• [Goal]: Could you write out the records below word for word, leaving out the pictures?

[Dataset entries]

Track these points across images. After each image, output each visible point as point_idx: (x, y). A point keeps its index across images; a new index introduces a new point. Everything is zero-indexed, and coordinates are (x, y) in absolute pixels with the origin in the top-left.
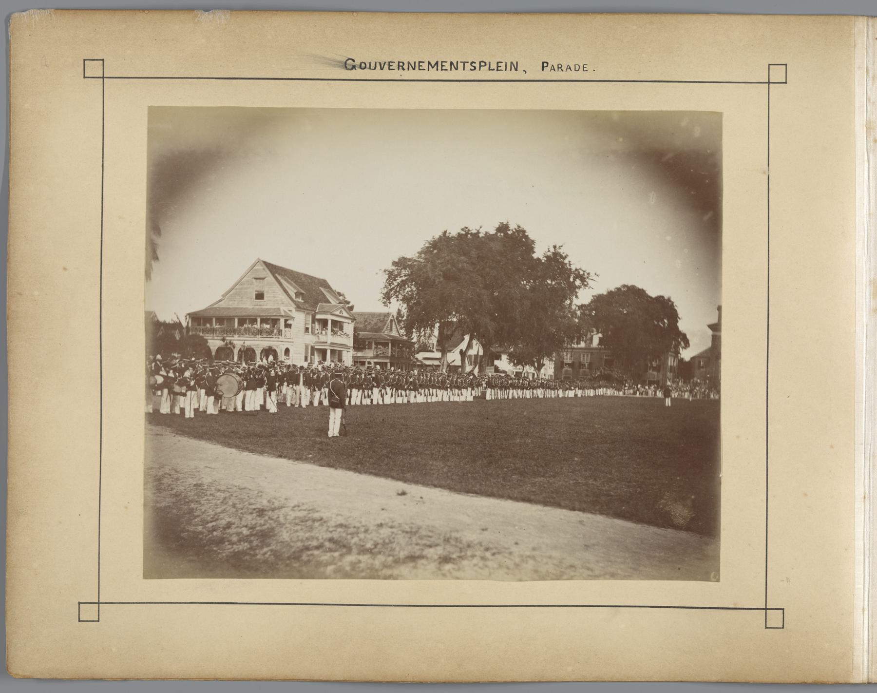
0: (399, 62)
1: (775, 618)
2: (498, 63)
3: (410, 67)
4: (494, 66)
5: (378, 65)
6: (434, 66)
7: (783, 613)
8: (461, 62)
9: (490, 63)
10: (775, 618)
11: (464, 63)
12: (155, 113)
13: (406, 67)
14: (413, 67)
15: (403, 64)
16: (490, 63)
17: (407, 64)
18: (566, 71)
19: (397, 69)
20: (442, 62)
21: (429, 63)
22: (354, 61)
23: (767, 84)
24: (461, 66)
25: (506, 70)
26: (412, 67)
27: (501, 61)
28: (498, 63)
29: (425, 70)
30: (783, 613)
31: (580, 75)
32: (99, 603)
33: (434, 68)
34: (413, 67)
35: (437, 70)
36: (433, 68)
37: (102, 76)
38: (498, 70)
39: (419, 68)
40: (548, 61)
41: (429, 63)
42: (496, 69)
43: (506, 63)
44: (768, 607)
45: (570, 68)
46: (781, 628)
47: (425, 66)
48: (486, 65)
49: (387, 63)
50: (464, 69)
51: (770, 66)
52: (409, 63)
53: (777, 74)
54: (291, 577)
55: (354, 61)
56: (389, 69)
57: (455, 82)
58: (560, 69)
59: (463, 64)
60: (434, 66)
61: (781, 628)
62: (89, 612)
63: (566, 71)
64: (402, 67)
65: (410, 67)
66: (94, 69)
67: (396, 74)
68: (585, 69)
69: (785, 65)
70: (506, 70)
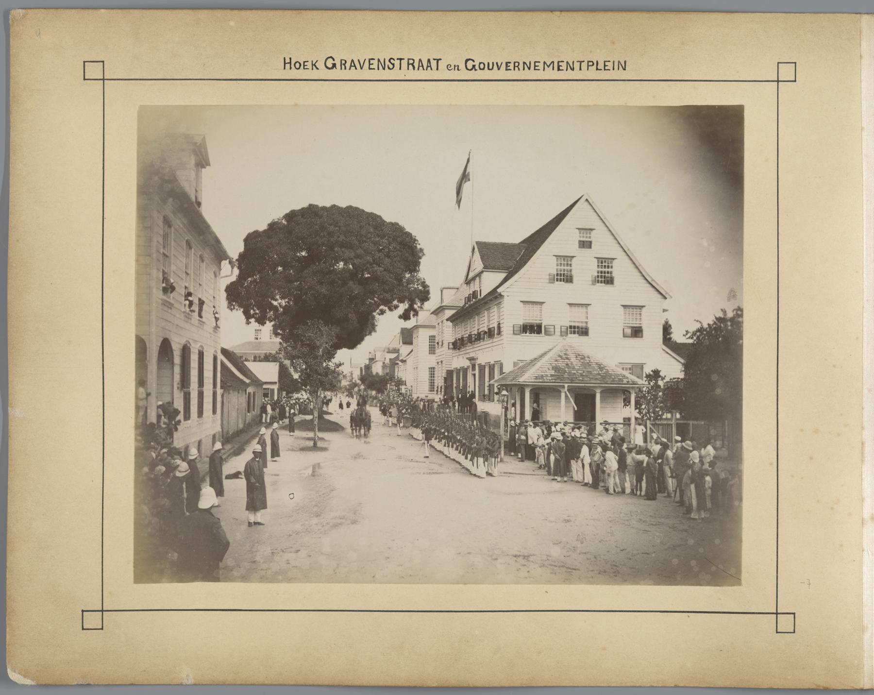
0: (409, 59)
1: (785, 623)
2: (605, 62)
3: (569, 67)
4: (601, 66)
5: (495, 65)
6: (550, 65)
7: (794, 617)
8: (578, 62)
9: (597, 62)
10: (785, 623)
11: (581, 62)
12: (144, 114)
13: (348, 65)
14: (529, 66)
15: (346, 62)
16: (597, 62)
17: (523, 65)
18: (350, 69)
19: (565, 70)
20: (535, 62)
21: (545, 63)
22: (474, 61)
23: (776, 83)
24: (577, 65)
25: (613, 69)
26: (526, 65)
27: (306, 60)
28: (605, 62)
29: (610, 70)
30: (794, 617)
31: (621, 74)
32: (102, 611)
33: (550, 68)
34: (529, 66)
35: (553, 69)
36: (548, 66)
37: (102, 78)
38: (605, 69)
39: (535, 68)
40: (465, 59)
41: (545, 63)
42: (603, 69)
43: (614, 62)
44: (778, 612)
45: (355, 66)
46: (792, 633)
47: (541, 66)
48: (593, 64)
49: (367, 62)
50: (400, 69)
51: (86, 63)
52: (524, 63)
53: (786, 72)
54: (135, 503)
55: (474, 61)
56: (370, 69)
57: (387, 79)
58: (411, 66)
59: (579, 63)
60: (550, 65)
61: (792, 633)
62: (92, 620)
63: (350, 69)
64: (412, 64)
65: (569, 67)
66: (94, 71)
67: (502, 74)
68: (561, 68)
69: (794, 63)
70: (613, 69)
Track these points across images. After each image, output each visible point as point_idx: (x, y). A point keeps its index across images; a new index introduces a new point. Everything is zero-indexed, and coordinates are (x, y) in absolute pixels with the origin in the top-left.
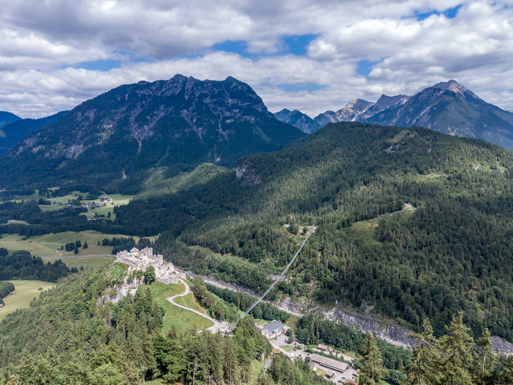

• [Full answer]:
Track these points across images. After each image, output each visible point as point_idx: (x, y). A point keeps its index across images; a new index introduces a new point. Everything is zero-indexed, and coordinates are (x, y) in absolute pixels with the origin in the top-left.
0: (399, 62)
1: (775, 618)
2: (498, 63)
3: (410, 67)
4: (494, 66)
5: (378, 65)
6: (434, 66)
7: (783, 613)
8: (461, 62)
9: (490, 63)
10: (775, 618)
11: (464, 63)
12: (155, 113)
13: (406, 67)
14: (413, 67)
15: (403, 64)
16: (490, 63)
17: (407, 64)
18: (566, 71)
19: (397, 69)
20: (442, 62)
21: (429, 63)
22: (354, 61)
23: (767, 84)
24: (461, 66)
25: (506, 70)
26: (412, 67)
27: (501, 61)
28: (498, 63)
29: (425, 70)
30: (783, 613)
31: (580, 75)
32: (99, 603)
33: (434, 68)
34: (413, 67)
35: (437, 70)
36: (433, 68)
37: (102, 76)
38: (498, 70)
39: (419, 68)
40: (548, 61)
41: (429, 63)
42: (496, 69)
43: (506, 63)
44: (768, 607)
45: (570, 68)
46: (781, 628)
47: (425, 66)
48: (486, 65)
49: (387, 63)
50: (464, 69)
51: (770, 66)
52: (409, 63)
53: (777, 74)
54: (291, 577)
55: (354, 61)
56: (389, 69)
57: (455, 82)
58: (560, 69)
59: (463, 64)
60: (434, 66)
61: (781, 628)
62: (89, 612)
63: (566, 71)
64: (402, 67)
65: (410, 67)
66: (94, 69)
67: (396, 74)
68: (585, 69)
69: (785, 65)
70: (506, 70)
0: (409, 59)
1: (785, 623)
2: (605, 62)
3: (569, 67)
4: (601, 66)
5: (495, 65)
6: (550, 65)
7: (794, 617)
8: (578, 62)
9: (597, 62)
10: (785, 623)
11: (581, 62)
12: (144, 114)
13: (348, 65)
14: (529, 66)
15: (346, 62)
16: (597, 62)
17: (523, 65)
18: (350, 69)
19: (565, 70)
20: (535, 62)
21: (545, 63)
22: (474, 61)
23: (776, 83)
24: (577, 65)
25: (613, 69)
26: (526, 65)
27: (306, 60)
28: (605, 62)
29: (610, 70)
30: (794, 617)
31: (621, 74)
32: (102, 611)
33: (550, 68)
34: (529, 66)
35: (553, 69)
36: (548, 66)
37: (102, 78)
38: (605, 69)
39: (535, 68)
40: (465, 59)
41: (545, 63)
42: (603, 69)
43: (614, 62)
44: (778, 612)
45: (355, 66)
46: (792, 633)
47: (541, 66)
48: (593, 64)
49: (367, 62)
50: (400, 69)
51: (86, 63)
52: (524, 63)
53: (786, 72)
54: (135, 503)
55: (474, 61)
56: (370, 69)
57: (387, 79)
58: (411, 66)
59: (579, 63)
60: (550, 65)
61: (792, 633)
62: (92, 620)
63: (350, 69)
64: (412, 64)
65: (569, 67)
66: (94, 71)
67: (502, 74)
68: (561, 68)
69: (794, 63)
70: (613, 69)
Track these points across images. After each image, output each visible point as point_idx: (x, y). A point keeps its index across images; a new index introduces a new point. Everything is zero-indexed, and coordinates are (x, y) in absolute pixels with the origin in the top-left.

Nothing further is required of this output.